### RECORDED DATA ###
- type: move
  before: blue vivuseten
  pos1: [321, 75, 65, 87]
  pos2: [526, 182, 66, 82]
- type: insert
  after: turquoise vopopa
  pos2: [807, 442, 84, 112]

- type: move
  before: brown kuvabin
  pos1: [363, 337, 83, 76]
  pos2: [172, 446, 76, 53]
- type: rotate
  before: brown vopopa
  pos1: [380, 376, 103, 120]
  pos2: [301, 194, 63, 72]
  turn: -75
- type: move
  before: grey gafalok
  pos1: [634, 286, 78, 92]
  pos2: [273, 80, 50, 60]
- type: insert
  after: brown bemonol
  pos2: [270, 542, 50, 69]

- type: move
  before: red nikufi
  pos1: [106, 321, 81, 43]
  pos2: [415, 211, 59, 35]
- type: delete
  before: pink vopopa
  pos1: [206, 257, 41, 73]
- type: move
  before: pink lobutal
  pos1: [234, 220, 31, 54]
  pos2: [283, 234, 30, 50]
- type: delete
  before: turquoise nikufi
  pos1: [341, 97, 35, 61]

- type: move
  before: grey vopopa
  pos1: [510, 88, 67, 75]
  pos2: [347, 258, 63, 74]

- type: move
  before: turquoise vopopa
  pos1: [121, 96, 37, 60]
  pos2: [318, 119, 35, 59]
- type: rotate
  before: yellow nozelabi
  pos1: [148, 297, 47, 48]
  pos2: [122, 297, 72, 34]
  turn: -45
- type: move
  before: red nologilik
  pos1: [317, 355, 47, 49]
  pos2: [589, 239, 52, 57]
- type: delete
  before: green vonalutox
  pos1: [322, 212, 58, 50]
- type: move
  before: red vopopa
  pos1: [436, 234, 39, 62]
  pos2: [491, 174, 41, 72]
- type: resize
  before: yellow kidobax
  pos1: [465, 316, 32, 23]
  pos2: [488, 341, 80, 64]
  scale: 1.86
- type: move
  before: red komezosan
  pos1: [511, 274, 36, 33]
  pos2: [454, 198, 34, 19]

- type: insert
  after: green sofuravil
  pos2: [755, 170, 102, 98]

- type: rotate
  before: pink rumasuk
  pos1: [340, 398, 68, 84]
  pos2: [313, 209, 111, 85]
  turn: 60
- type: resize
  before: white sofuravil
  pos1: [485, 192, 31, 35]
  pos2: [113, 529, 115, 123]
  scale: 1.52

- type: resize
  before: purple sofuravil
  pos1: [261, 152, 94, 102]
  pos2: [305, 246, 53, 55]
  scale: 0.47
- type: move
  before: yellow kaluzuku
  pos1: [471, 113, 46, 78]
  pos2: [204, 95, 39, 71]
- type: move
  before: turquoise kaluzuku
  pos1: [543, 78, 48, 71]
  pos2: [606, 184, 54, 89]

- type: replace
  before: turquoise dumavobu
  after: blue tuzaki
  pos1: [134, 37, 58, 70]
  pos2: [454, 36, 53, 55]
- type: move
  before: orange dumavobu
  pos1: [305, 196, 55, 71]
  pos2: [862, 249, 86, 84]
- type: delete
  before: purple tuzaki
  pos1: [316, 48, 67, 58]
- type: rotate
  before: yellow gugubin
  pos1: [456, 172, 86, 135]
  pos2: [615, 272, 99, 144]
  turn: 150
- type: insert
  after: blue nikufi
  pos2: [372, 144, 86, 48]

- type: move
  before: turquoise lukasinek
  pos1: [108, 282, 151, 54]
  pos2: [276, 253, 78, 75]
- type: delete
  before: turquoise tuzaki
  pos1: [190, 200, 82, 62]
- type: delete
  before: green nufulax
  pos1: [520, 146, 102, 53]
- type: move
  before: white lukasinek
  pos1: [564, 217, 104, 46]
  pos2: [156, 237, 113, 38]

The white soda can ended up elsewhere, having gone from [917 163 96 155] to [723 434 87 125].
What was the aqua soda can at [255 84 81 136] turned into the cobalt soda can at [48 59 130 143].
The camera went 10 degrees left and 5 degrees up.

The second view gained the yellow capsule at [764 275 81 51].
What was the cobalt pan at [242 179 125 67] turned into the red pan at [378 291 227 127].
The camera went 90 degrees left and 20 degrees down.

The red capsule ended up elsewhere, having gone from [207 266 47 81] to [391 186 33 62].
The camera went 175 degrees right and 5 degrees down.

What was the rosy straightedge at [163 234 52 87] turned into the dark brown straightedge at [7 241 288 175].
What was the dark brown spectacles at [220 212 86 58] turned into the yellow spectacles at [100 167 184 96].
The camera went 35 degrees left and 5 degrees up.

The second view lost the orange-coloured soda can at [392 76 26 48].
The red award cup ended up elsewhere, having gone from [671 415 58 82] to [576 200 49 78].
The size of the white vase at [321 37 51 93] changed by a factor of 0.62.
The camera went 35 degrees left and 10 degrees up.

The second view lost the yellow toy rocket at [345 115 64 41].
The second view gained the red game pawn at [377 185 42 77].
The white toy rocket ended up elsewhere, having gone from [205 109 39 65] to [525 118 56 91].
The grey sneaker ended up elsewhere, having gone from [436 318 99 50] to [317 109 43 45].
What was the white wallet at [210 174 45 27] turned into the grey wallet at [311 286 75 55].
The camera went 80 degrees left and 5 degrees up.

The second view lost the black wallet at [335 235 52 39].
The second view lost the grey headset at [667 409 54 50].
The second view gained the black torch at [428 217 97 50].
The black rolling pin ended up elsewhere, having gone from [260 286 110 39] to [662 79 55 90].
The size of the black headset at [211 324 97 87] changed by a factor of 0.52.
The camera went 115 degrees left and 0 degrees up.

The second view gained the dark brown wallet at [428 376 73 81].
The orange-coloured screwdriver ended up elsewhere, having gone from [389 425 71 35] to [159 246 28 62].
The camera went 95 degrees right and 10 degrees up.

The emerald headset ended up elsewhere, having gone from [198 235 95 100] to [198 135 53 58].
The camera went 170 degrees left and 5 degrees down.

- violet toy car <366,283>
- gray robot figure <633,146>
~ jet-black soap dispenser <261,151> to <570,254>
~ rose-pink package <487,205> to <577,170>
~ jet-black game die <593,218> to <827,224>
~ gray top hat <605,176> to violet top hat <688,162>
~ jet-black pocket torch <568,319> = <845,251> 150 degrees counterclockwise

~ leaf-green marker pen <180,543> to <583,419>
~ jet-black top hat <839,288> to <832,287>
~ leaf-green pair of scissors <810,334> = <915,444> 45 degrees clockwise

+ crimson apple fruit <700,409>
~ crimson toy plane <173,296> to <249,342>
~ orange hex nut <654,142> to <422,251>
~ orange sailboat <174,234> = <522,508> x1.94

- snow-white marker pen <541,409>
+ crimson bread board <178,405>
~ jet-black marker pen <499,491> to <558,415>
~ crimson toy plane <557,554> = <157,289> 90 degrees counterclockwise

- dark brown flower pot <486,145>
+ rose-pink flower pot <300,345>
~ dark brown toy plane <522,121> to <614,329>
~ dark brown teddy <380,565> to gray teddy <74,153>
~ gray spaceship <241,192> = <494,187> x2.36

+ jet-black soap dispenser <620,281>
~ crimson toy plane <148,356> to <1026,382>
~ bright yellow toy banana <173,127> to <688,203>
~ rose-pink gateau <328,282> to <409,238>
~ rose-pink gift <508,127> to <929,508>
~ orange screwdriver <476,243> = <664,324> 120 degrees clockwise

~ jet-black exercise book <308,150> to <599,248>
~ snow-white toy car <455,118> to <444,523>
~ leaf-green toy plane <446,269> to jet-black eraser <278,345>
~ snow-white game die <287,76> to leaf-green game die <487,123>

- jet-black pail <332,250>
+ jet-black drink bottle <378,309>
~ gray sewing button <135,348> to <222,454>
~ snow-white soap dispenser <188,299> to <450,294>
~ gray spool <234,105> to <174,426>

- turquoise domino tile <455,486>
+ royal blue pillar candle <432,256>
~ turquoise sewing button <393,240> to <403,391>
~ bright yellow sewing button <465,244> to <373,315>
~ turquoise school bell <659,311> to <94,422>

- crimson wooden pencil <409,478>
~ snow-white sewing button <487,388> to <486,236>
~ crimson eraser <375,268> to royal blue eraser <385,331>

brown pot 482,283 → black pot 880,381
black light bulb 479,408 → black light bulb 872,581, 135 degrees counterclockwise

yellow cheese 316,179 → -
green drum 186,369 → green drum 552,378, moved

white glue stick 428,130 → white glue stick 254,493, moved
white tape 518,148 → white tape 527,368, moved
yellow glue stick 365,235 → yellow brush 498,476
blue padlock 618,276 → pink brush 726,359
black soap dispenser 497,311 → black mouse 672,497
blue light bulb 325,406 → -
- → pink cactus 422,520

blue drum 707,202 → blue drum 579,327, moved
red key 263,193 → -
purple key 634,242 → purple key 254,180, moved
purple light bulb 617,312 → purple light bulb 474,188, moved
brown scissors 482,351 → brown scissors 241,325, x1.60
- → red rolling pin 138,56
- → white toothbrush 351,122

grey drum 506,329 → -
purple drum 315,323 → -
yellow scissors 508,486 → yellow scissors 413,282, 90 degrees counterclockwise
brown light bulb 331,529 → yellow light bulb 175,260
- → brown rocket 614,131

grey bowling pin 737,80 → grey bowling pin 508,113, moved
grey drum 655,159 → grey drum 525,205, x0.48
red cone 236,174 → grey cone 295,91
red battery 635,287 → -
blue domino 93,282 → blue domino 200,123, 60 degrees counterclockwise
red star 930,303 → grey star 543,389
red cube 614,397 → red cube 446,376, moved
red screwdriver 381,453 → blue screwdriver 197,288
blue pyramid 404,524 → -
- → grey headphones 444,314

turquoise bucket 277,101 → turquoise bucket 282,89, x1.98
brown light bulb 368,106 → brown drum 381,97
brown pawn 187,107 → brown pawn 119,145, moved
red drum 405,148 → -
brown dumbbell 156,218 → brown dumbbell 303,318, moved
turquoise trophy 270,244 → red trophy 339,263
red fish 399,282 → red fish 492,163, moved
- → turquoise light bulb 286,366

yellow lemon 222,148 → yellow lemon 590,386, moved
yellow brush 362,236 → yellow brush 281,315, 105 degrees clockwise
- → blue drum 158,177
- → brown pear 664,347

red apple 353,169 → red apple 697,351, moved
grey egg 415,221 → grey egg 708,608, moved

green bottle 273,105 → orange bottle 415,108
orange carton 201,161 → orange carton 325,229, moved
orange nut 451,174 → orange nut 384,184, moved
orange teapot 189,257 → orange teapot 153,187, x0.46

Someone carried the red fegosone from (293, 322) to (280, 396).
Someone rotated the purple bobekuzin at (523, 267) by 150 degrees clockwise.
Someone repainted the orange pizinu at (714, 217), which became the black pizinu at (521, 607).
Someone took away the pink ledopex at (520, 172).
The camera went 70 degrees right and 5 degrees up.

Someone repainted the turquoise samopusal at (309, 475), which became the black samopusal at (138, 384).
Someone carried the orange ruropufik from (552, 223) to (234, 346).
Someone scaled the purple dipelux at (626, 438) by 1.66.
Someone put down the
###
### WHAT TO PRODUCE:
Reproduce the entries exactly, starting at their first line and stopping after the line with "after: turquoise vopopa".

### ANSWER TO THIS PROBLEM:
- type: move
  before: blue vivuseten
  pos1: [321, 75, 65, 87]
  pos2: [526, 182, 66, 82]
- type: insert
  after: turquoise vopopa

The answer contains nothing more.